=== Begin Enclosure ===

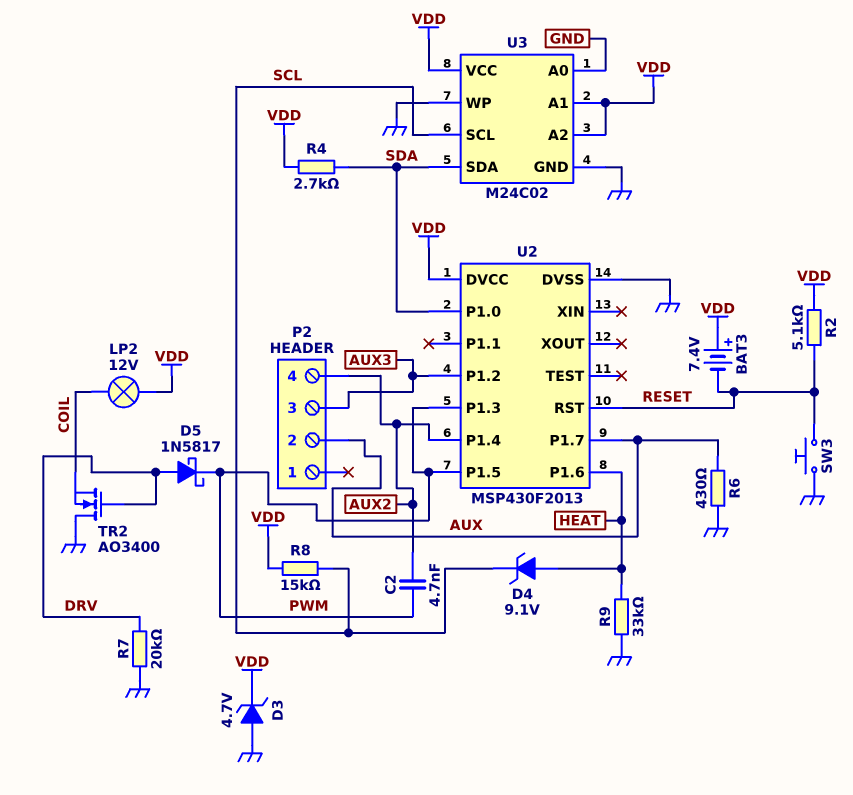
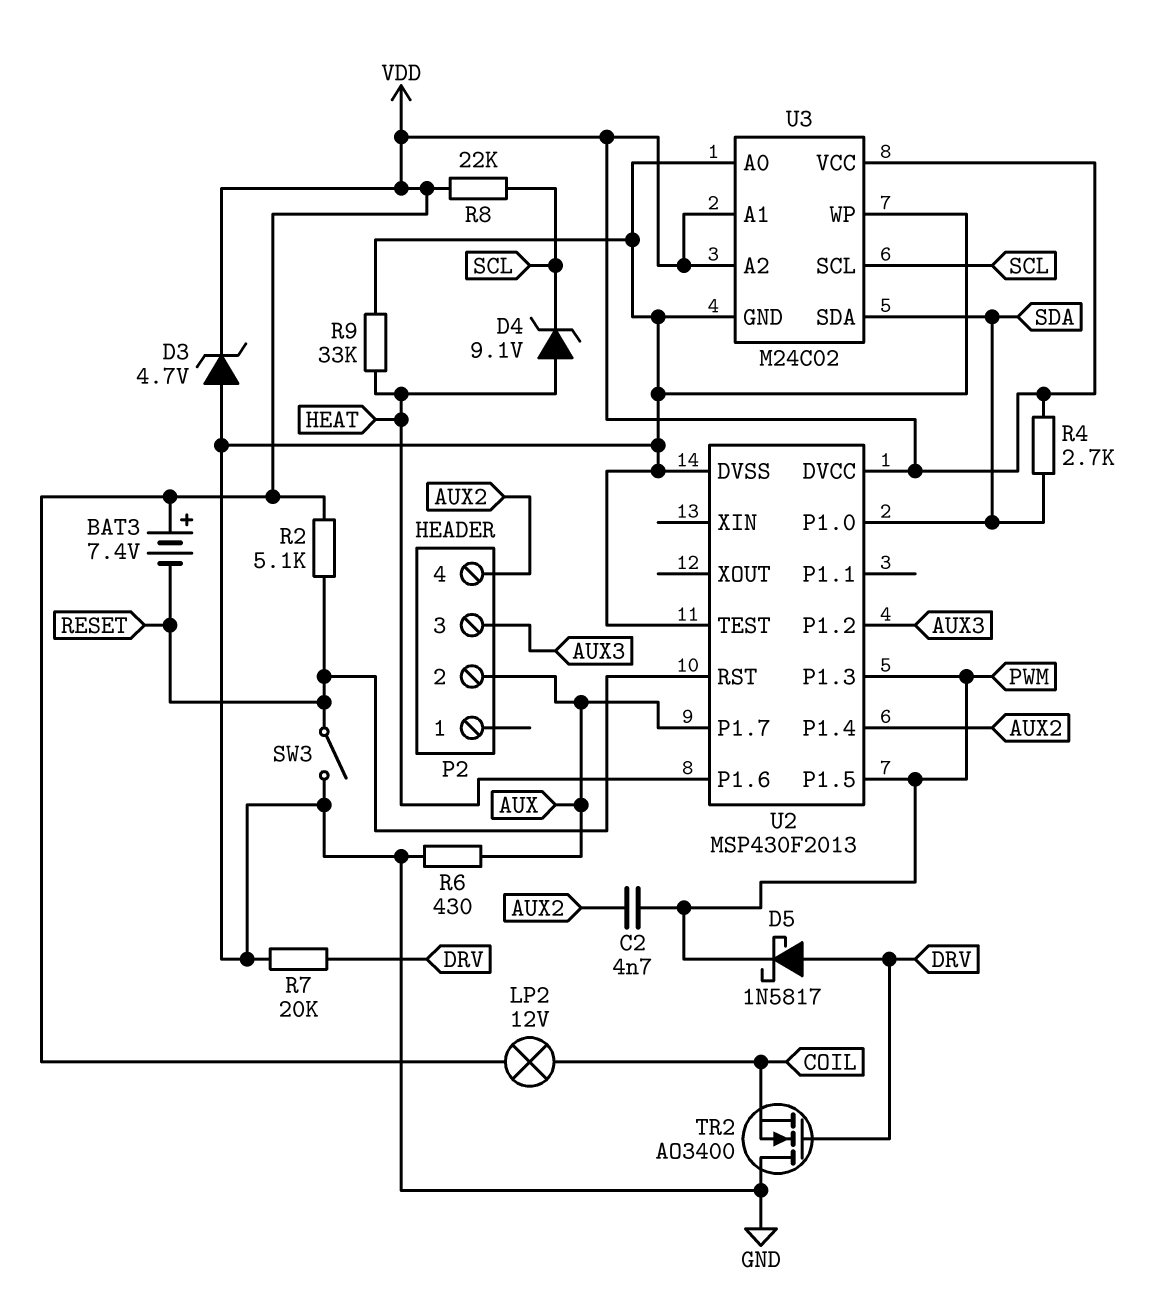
R8: 15k (SCL, VDD) -> 22k (SCL, VDD)
SW3: button (GND, RESET) -> switch (GND, RESET)
U2 pin TEST: none -> GND

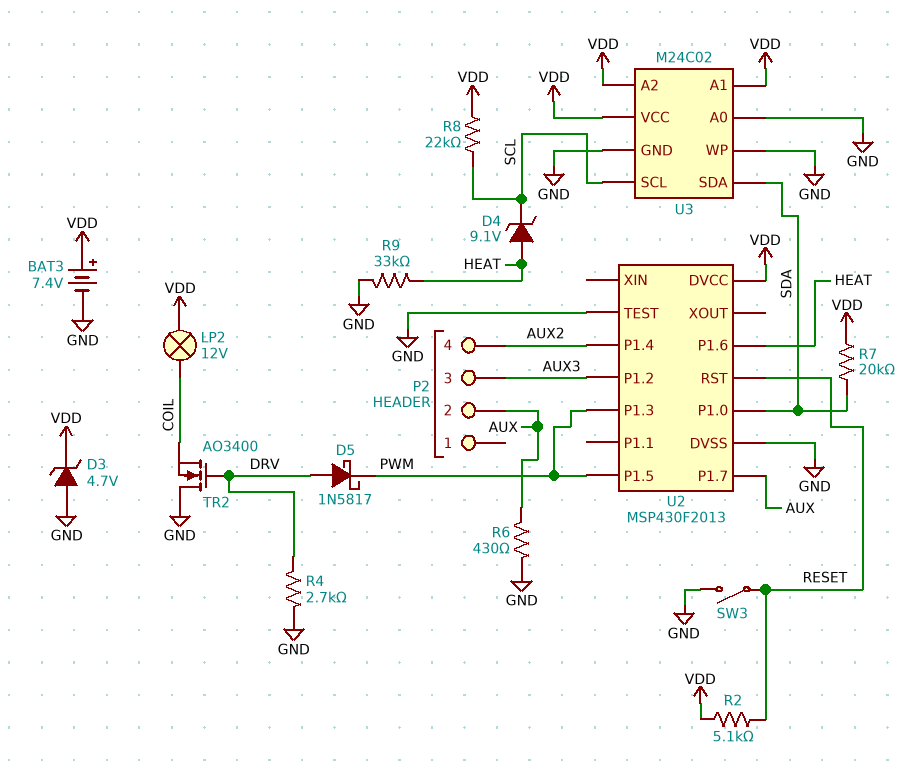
BAT3: 7.4V (plus VDD, minus RESET) -> 7.4V (plus VDD, minus GND)
C2: 4.7nF (AUX2, PWM) -> none
R4: 2.7k (SDA, VDD) -> 2.7k (DRV, GND)
R7: 20k (DRV, GND) -> 20k (SDA, VDD)

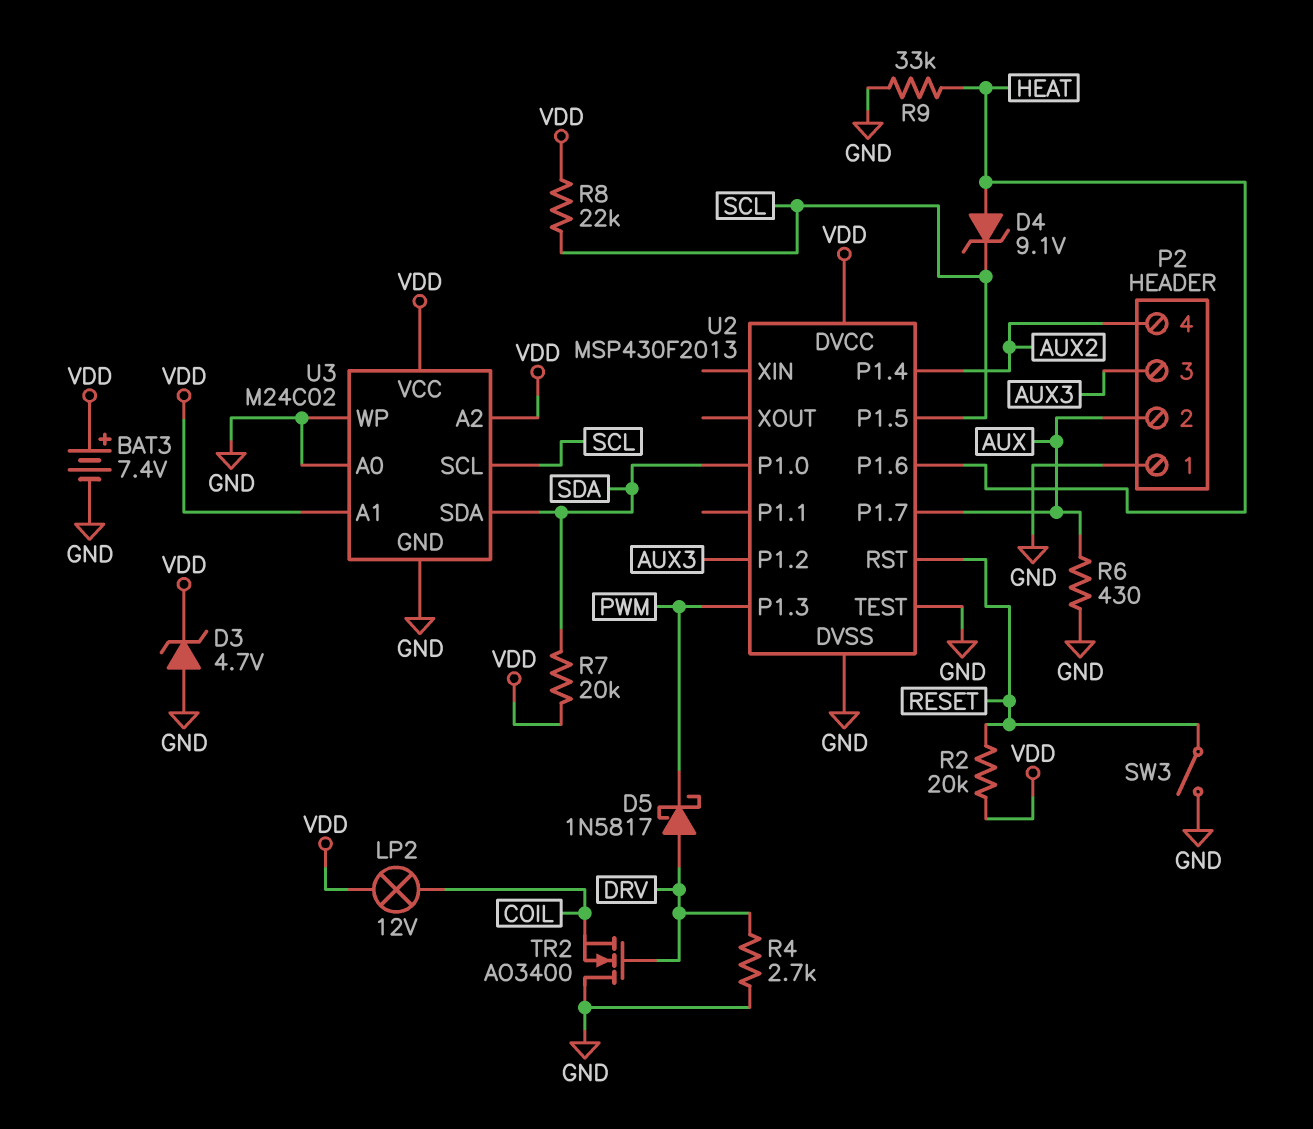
P2 pin 1: none -> GND
R2: 5.1k (RESET, VDD) -> 20k (RESET, VDD)
U2 pin P1.5: PWM -> SCL

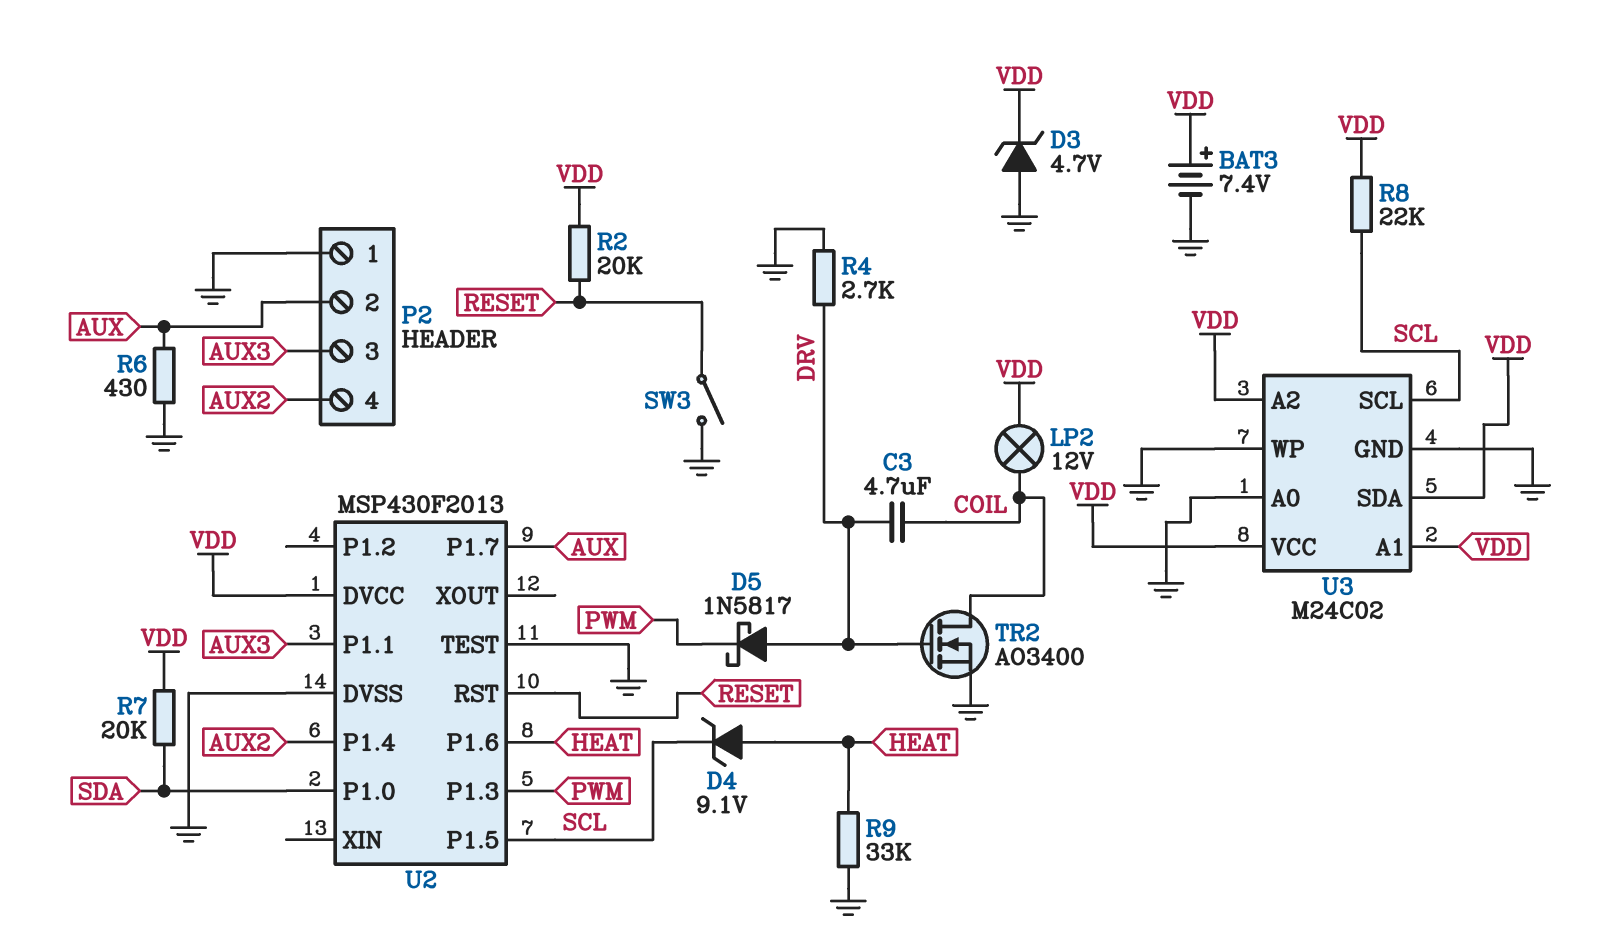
C3: none -> 4.7uF (COIL, DRV)
TR2: NMOS AO3400 (G DRV, D GND, S COIL) -> NMOS AO3400 (G DRV, D COIL, S GND)
U2 pin P1.1: none -> AUX3
U2 pin P1.2: AUX3 -> none
U3 pin SDA: SDA -> VDD

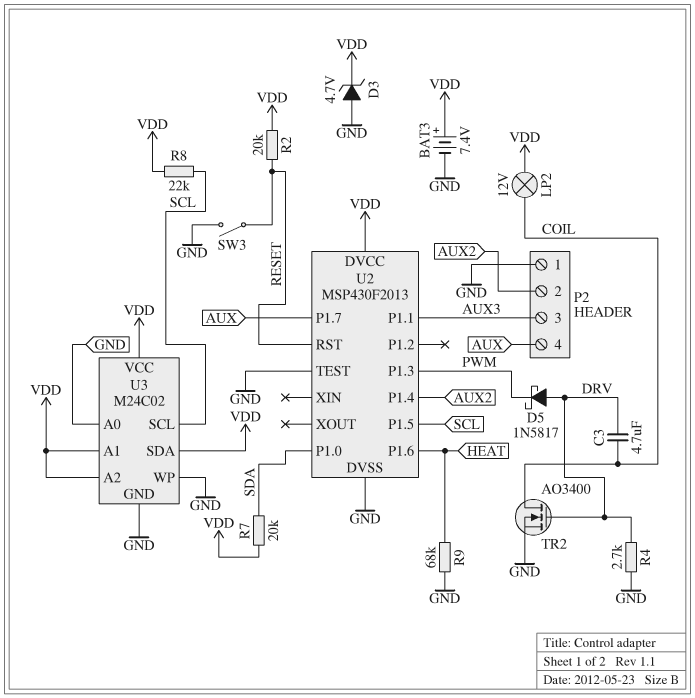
D4: zener 9.1V (A HEAT, K SCL) -> none
P2 pin 2: AUX -> AUX2
P2 pin 4: AUX2 -> AUX
R6: 430 (AUX, GND) -> none
R9: 33k (GND, HEAT) -> 68k (GND, HEAT)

=== End Enclosure ===

**Task brief**: Please copy out each line of the material that holds the string "RESET".

**Result of this exercise**:
SW3: button (GND, RESET) -> switch (GND, RESET)
BAT3: 7.4V (plus VDD, minus RESET) -> 7.4V (plus VDD, minus GND)
R2: 5.1k (RESET, VDD) -> 20k (RESET, VDD)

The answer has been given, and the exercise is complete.